EXERCISE GOAL → Among the records that follow, find each line holding the word "none" and copy it.
________
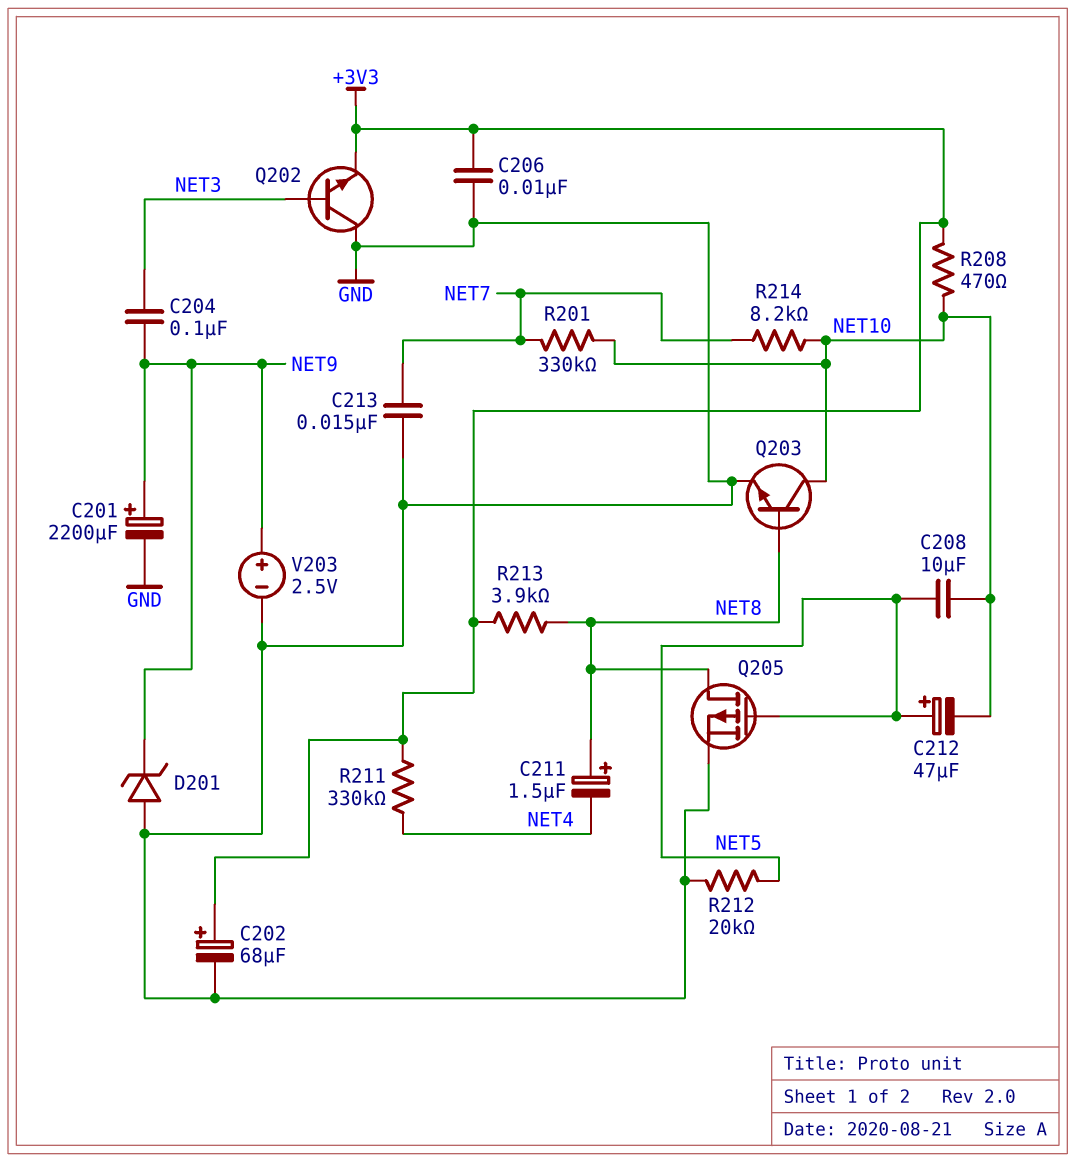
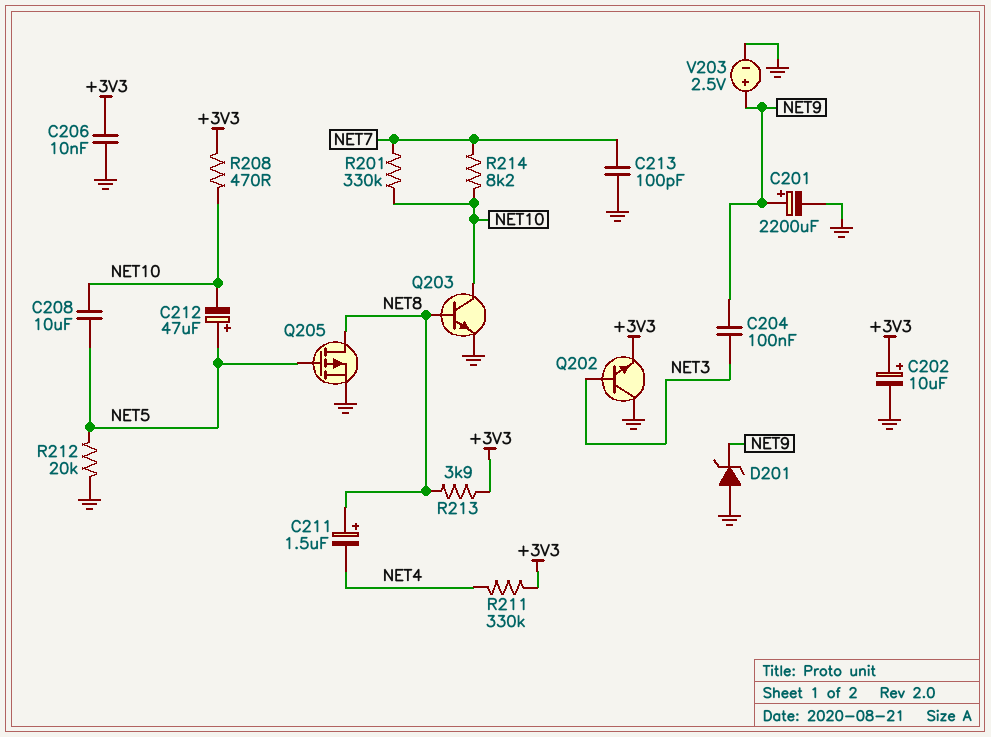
C202: 68uF (plus +3V3, minus GND) -> 10uF (plus +3V3, minus GND)
C213: 15nF (GND, NET7) -> 100pF (GND, NET7)

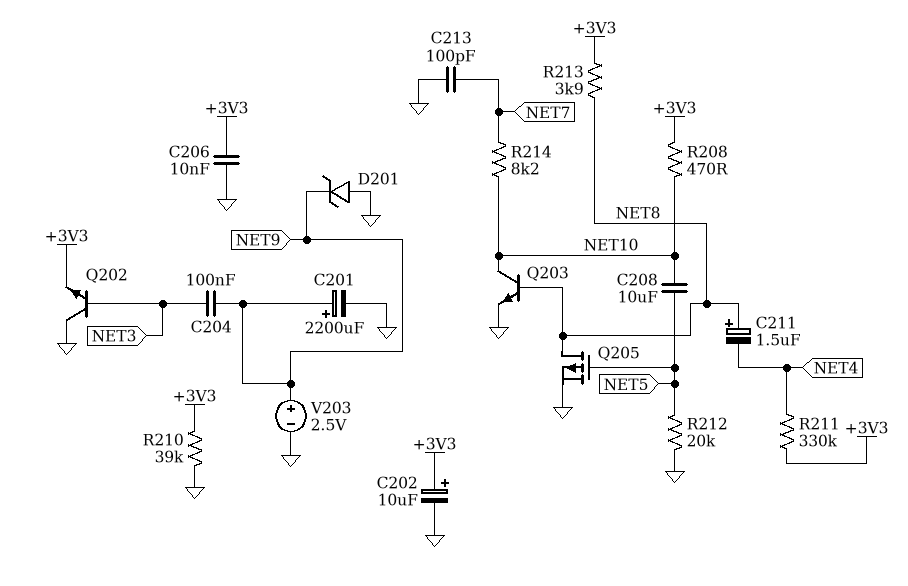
C212: 47uF (plus NET5, minus NET10) -> none
R201: 330k (NET7, NET10) -> none
R210: none -> 39k (+3V3, GND)

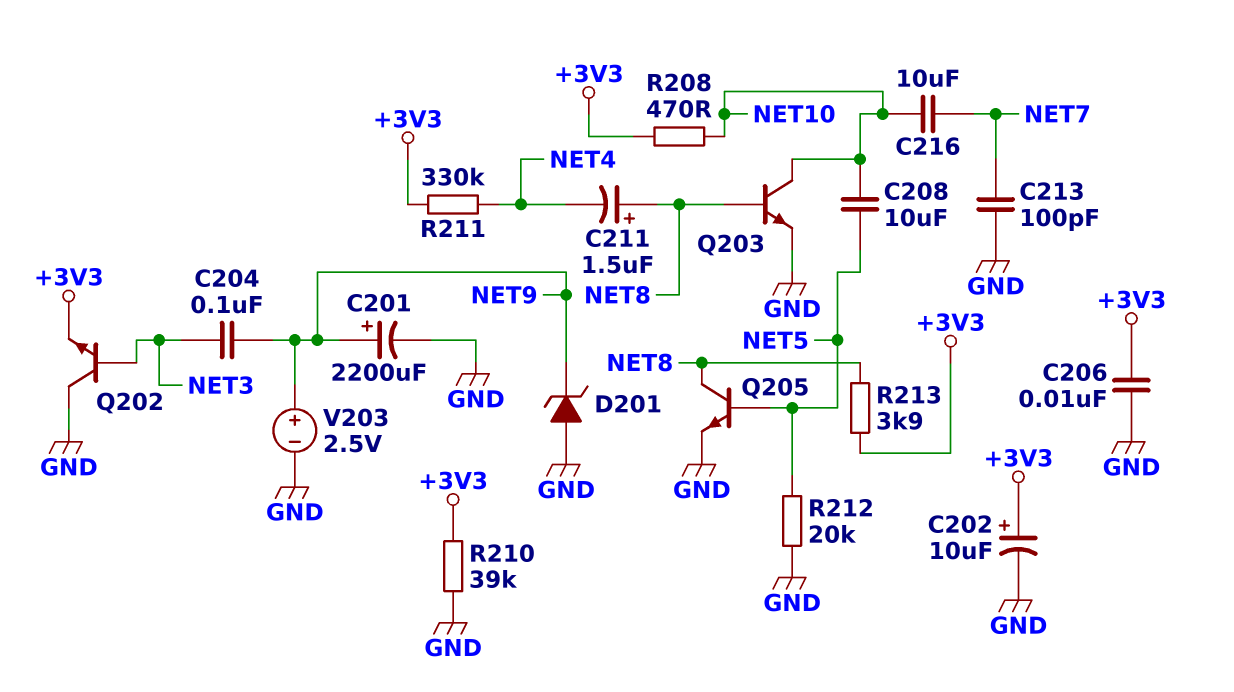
C216: none -> 10uF (NET7, NET10)
Q205: PMOS (G NET5, D NET8, S GND) -> NPN (B NET5, C NET8, E GND)
R214: 8.2k (NET7, NET10) -> none

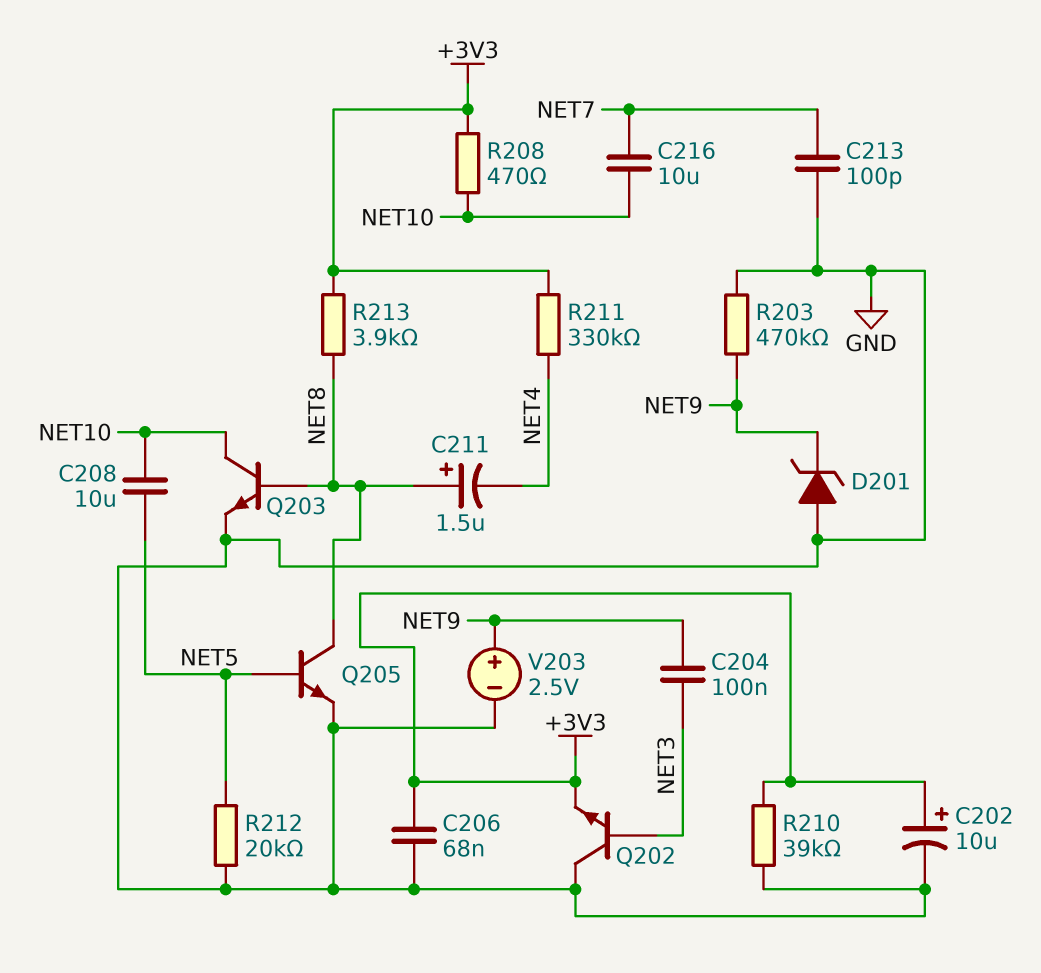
C201: 2200uF (plus NET9, minus GND) -> none
C206: 10nF (+3V3, GND) -> 68nF (+3V3, GND)
R203: none -> 470k (GND, NET9)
________
RESULT →
C212: 47uF (plus NET5, minus NET10) -> none
R201: 330k (NET7, NET10) -> none
R210: none -> 39k (+3V3, GND)
C216: none -> 10uF (NET7, NET10)
R214: 8.2k (NET7, NET10) -> none
C201: 2200uF (plus NET9, minus GND) -> none
R203: none -> 470k (GND, NET9)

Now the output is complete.